Reproduce every line of the material below exactly. No pictures belong in the copy.

Data for review

————————

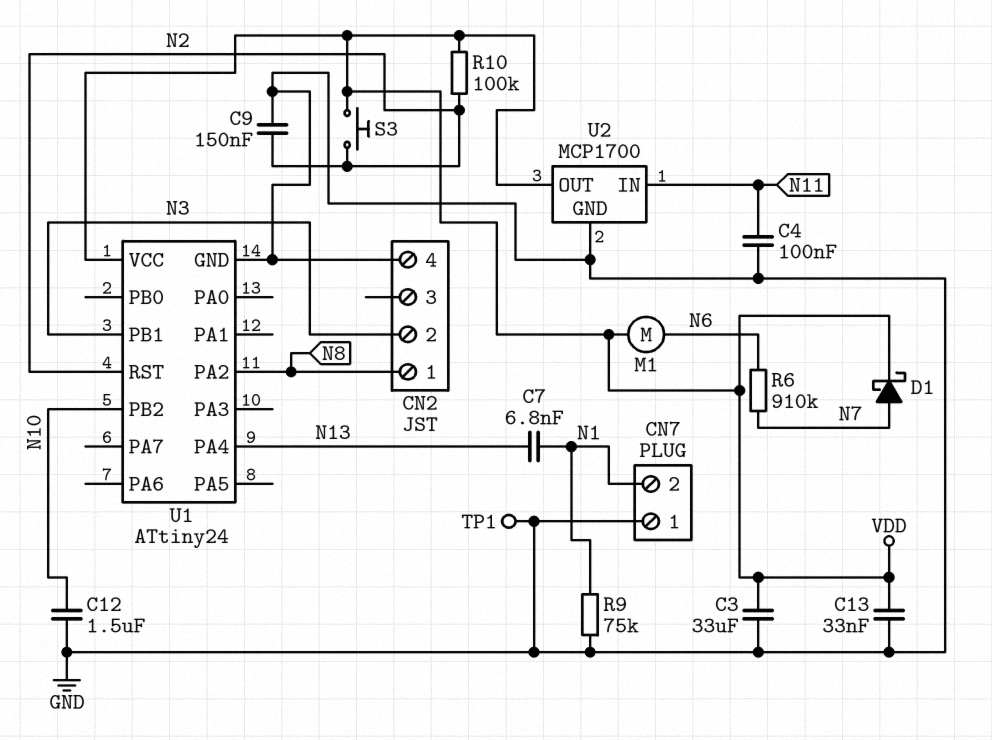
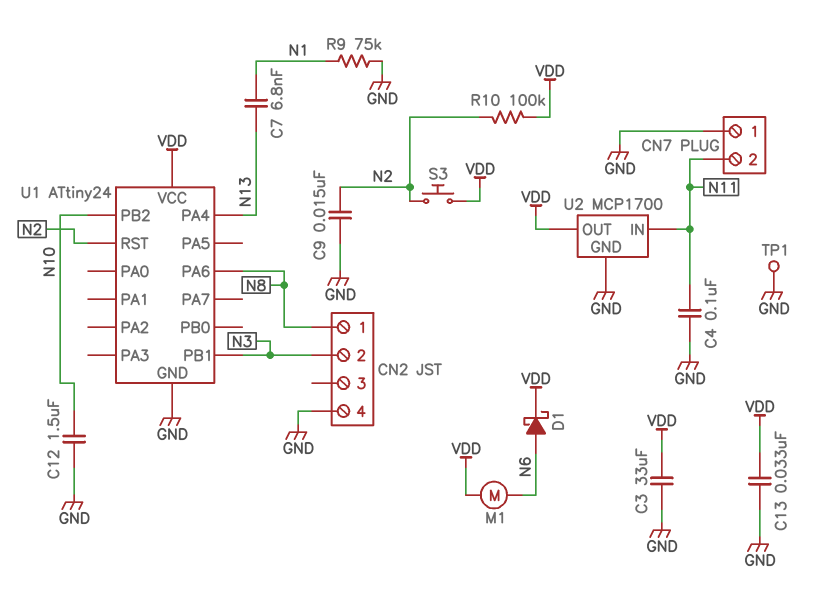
C9: 150nF (GND, N2) -> 15nF (GND, N2)
CN7 pin 2: N1 -> N11
D1: schottky (A N7, K VDD) -> schottky (A N6, K VDD)
R6: 910k (N6, N7) -> none
U1 pin PA2: N8 -> none
U1 pin PA6: none -> N8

————————

Your solution
C9: 150nF (GND, N2) -> 15nF (GND, N2)
CN7 pin 2: N1 -> N11
D1: schottky (A N7, K VDD) -> schottky (A N6, K VDD)
R6: 910k (N6, N7) -> none
U1 pin PA2: N8 -> none
U1 pin PA6: none -> N8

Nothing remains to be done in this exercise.